> Given instruction
Scan the records for the line containing "Target: stroma."; extract it and all later lines, verbatim, through the end, and nothing before it.

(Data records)
********************
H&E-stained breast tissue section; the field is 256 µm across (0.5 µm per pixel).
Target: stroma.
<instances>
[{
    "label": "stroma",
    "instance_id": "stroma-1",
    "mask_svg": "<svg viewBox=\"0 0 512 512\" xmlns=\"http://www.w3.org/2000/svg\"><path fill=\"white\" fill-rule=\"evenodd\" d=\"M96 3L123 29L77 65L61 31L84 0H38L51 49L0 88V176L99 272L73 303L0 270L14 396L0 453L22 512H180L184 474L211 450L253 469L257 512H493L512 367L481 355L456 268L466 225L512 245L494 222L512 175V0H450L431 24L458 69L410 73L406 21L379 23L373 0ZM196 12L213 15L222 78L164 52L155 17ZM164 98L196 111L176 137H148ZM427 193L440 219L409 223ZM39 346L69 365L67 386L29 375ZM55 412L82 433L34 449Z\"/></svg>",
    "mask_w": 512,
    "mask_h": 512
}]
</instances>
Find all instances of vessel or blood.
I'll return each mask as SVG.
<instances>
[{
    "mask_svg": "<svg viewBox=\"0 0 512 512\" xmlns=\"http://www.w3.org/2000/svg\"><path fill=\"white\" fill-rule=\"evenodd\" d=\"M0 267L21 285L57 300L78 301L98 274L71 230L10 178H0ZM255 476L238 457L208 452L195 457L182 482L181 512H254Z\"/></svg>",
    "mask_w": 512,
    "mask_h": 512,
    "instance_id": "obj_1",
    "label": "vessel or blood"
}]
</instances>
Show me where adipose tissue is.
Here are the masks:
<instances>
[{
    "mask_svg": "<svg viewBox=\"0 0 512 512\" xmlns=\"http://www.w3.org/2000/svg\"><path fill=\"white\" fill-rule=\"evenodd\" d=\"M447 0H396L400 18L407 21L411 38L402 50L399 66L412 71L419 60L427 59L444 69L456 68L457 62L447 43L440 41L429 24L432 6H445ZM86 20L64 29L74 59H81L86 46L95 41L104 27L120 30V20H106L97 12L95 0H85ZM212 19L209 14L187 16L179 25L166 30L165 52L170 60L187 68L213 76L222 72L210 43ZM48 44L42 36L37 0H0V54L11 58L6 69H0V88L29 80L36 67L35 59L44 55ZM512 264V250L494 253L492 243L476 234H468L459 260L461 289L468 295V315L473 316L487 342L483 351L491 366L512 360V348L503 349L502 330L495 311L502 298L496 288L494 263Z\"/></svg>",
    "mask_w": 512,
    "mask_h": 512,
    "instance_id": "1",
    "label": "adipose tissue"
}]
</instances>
********************
> Problem solution
Target: stroma.
<instances>
[{
    "label": "stroma",
    "instance_id": "stroma-1",
    "mask_svg": "<svg viewBox=\"0 0 512 512\" xmlns=\"http://www.w3.org/2000/svg\"><path fill=\"white\" fill-rule=\"evenodd\" d=\"M96 3L123 29L77 65L61 31L84 0H38L51 49L0 88V176L99 272L73 303L0 270L14 396L0 453L22 512H180L184 474L211 450L253 469L257 512H493L512 367L481 355L456 268L466 225L512 245L494 222L512 175V0H450L431 24L458 69L410 73L406 21L379 23L373 0ZM196 12L213 15L222 78L164 52L155 17ZM164 98L196 111L176 137H148ZM427 193L440 219L409 223ZM39 346L69 365L67 386L29 375ZM55 412L82 433L34 449Z\"/></svg>",
    "mask_w": 512,
    "mask_h": 512
}]
</instances>
Find all instances of vessel or blood.
I'll return each mask as SVG.
<instances>
[{
    "mask_svg": "<svg viewBox=\"0 0 512 512\" xmlns=\"http://www.w3.org/2000/svg\"><path fill=\"white\" fill-rule=\"evenodd\" d=\"M0 267L21 285L57 300L78 301L98 274L71 230L10 178H0ZM255 476L238 457L208 452L195 457L182 482L181 512H254Z\"/></svg>",
    "mask_w": 512,
    "mask_h": 512,
    "instance_id": "obj_1",
    "label": "vessel or blood"
}]
</instances>
Show me where adipose tissue is.
Here are the masks:
<instances>
[{
    "mask_svg": "<svg viewBox=\"0 0 512 512\" xmlns=\"http://www.w3.org/2000/svg\"><path fill=\"white\" fill-rule=\"evenodd\" d=\"M447 0H396L400 18L407 21L411 38L402 50L399 66L412 71L419 60L427 59L444 69L456 68L457 62L447 43L440 41L429 24L432 6H445ZM86 20L64 29L74 59H81L86 46L95 41L104 27L120 30V20H106L97 12L95 0H85ZM212 19L209 14L187 16L179 25L166 30L165 52L170 60L187 68L213 76L222 72L210 43ZM48 44L42 36L37 0H0V54L11 58L6 69H0V88L29 80L36 67L35 59L44 55ZM512 264V250L494 253L492 243L476 234H468L459 260L461 289L468 295V315L473 316L487 342L483 351L491 366L512 360V348L503 349L502 330L495 311L502 298L496 288L494 263Z\"/></svg>",
    "mask_w": 512,
    "mask_h": 512,
    "instance_id": "1",
    "label": "adipose tissue"
}]
</instances>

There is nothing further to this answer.